:: LISTING

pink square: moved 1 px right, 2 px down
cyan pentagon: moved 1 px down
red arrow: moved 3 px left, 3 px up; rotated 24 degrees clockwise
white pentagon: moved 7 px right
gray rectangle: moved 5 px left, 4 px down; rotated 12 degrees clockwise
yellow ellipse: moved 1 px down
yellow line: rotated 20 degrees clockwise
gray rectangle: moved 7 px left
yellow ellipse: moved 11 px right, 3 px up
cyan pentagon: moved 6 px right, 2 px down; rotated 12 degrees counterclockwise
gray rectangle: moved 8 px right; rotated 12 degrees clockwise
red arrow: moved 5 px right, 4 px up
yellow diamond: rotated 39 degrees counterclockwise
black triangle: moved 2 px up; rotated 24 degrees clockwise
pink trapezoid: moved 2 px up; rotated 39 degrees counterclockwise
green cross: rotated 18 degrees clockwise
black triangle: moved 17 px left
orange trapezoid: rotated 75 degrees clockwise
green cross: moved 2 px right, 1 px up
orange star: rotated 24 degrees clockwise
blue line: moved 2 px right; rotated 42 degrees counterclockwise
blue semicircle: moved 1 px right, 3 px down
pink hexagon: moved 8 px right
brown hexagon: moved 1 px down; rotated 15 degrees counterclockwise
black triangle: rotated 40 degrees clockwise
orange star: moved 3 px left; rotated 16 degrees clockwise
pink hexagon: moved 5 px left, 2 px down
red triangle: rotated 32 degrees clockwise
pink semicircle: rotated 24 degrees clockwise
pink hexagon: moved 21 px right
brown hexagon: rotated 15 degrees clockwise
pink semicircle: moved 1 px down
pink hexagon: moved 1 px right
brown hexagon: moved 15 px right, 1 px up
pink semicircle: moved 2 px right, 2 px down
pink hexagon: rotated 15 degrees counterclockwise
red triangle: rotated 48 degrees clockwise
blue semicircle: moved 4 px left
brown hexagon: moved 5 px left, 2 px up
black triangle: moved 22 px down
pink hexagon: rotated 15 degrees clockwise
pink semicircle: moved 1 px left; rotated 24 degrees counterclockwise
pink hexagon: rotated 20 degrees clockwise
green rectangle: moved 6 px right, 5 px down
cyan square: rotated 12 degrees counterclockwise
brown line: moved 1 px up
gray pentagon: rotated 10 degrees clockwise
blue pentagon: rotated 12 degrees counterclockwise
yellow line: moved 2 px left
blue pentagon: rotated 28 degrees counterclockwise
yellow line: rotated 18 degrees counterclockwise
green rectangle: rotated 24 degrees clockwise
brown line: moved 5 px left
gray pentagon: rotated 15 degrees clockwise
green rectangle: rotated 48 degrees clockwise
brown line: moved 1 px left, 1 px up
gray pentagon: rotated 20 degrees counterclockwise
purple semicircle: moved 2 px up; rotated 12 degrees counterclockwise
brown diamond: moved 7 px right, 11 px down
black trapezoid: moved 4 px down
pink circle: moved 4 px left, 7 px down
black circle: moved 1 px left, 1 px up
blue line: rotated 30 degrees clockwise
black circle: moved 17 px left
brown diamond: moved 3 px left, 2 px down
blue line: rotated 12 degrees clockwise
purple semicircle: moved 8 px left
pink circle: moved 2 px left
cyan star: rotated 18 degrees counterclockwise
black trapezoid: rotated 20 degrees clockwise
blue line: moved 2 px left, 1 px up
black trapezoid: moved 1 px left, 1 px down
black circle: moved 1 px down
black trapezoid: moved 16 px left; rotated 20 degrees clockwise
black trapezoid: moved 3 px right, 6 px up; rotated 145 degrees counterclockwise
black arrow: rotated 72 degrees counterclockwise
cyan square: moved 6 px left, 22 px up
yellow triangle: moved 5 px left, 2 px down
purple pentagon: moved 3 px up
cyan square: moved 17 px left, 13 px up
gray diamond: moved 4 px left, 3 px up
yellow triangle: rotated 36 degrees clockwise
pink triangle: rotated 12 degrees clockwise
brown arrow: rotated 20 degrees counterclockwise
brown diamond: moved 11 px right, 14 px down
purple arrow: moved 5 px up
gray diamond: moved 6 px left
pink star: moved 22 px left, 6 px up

::::

DESCRIPTION OF THE TASK
Please replace "gray rectangle" with "silver rectangle" in the entries from the start through the line with "orange trapezoid: rotated", that line included. Leave everything else in those lines unchanged and give only those lines.

THE RESPONSE
pink square: moved 1 px right, 2 px down
cyan pentagon: moved 1 px down
red arrow: moved 3 px left, 3 px up; rotated 24 degrees clockwise
white pentagon: moved 7 px right
silver rectangle: moved 5 px left, 4 px down; rotated 12 degrees clockwise
yellow ellipse: moved 1 px down
yellow line: rotated 20 degrees clockwise
silver rectangle: moved 7 px left
yellow ellipse: moved 11 px right, 3 px up
cyan pentagon: moved 6 px right, 2 px down; rotated 12 degrees counterclockwise
silver rectangle: moved 8 px right; rotated 12 degrees clockwise
red arrow: moved 5 px right, 4 px up
yellow diamond: rotated 39 degrees counterclockwise
black triangle: moved 2 px up; rotated 24 degrees clockwise
pink trapezoid: moved 2 px up; rotated 39 degrees counterclockwise
green cross: rotated 18 degrees clockwise
black triangle: moved 17 px left
orange trapezoid: rotated 75 degrees clockwise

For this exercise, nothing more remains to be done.